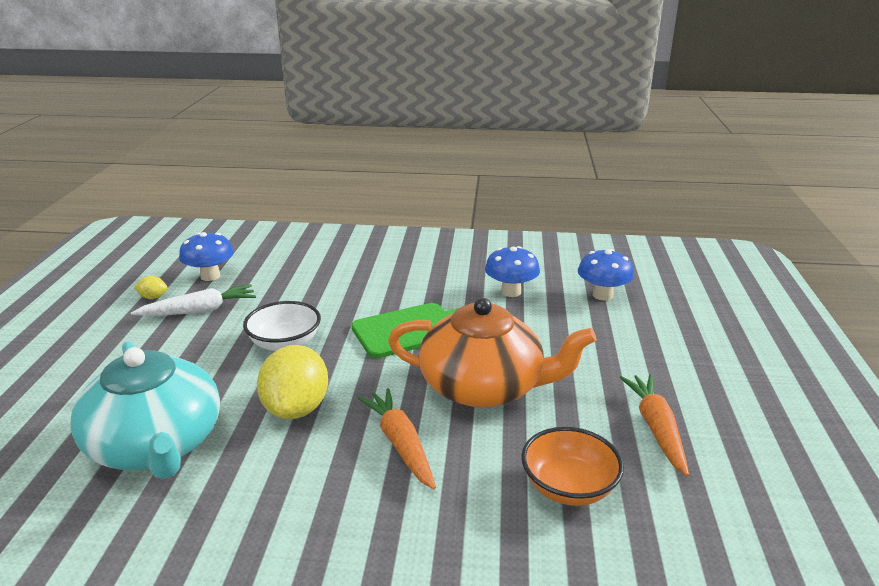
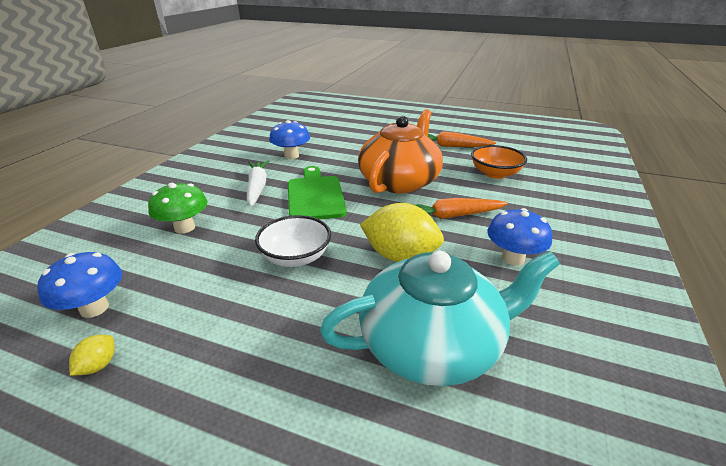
camera: 75 degrees left, 5 degrees up
(199, 310) = (179, 317): white carrot -> white carrot (257, 187)
(323, 276) = (184, 228): none -> green mushroom
(602, 295) = (319, 133): blue mushroom -> blue mushroom (513, 258)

■ Task to complete
All lines above that contain the word "mushroom" are to be copied.

■ Response box
(323, 276) = (184, 228): none -> green mushroom
(602, 295) = (319, 133): blue mushroom -> blue mushroom (513, 258)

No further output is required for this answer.